(Recorded data)
__________
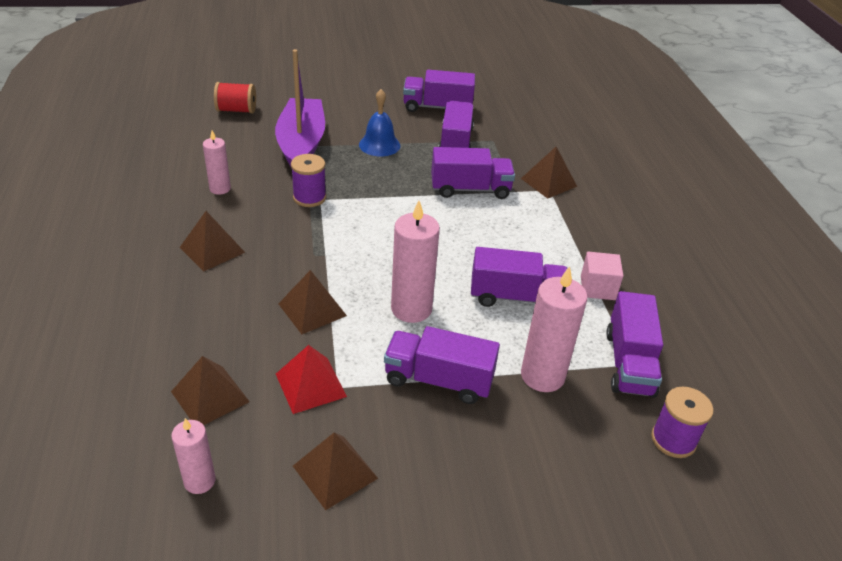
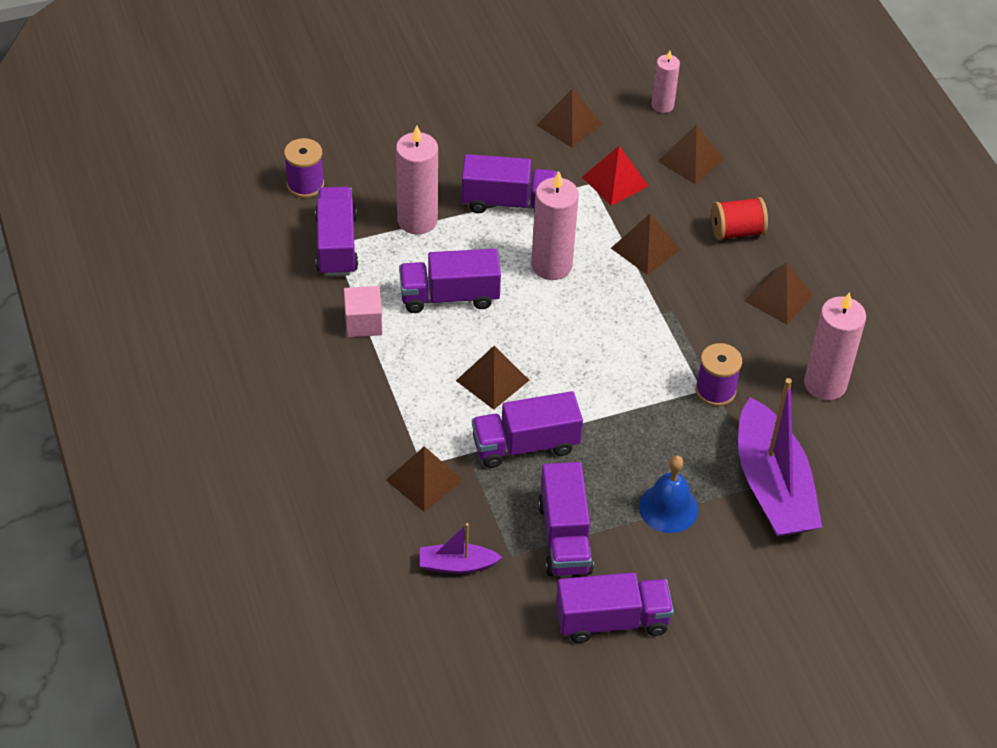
camera: 170 degrees right, 10 degrees up
pink candle [203,131,231,195] -> pink candle [804,292,866,400], size x1.68
red spool [214,82,256,113] -> red spool moved to [711,197,768,240]
none -> purple boat [420,523,502,574]
none -> brown pyramid [456,346,529,410]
__________
The span to print begins at the line containing "red spool [214,82,256,113]" and ends at the final line of the entries; print it exactly and print nothing else.

red spool [214,82,256,113] -> red spool moved to [711,197,768,240]
none -> purple boat [420,523,502,574]
none -> brown pyramid [456,346,529,410]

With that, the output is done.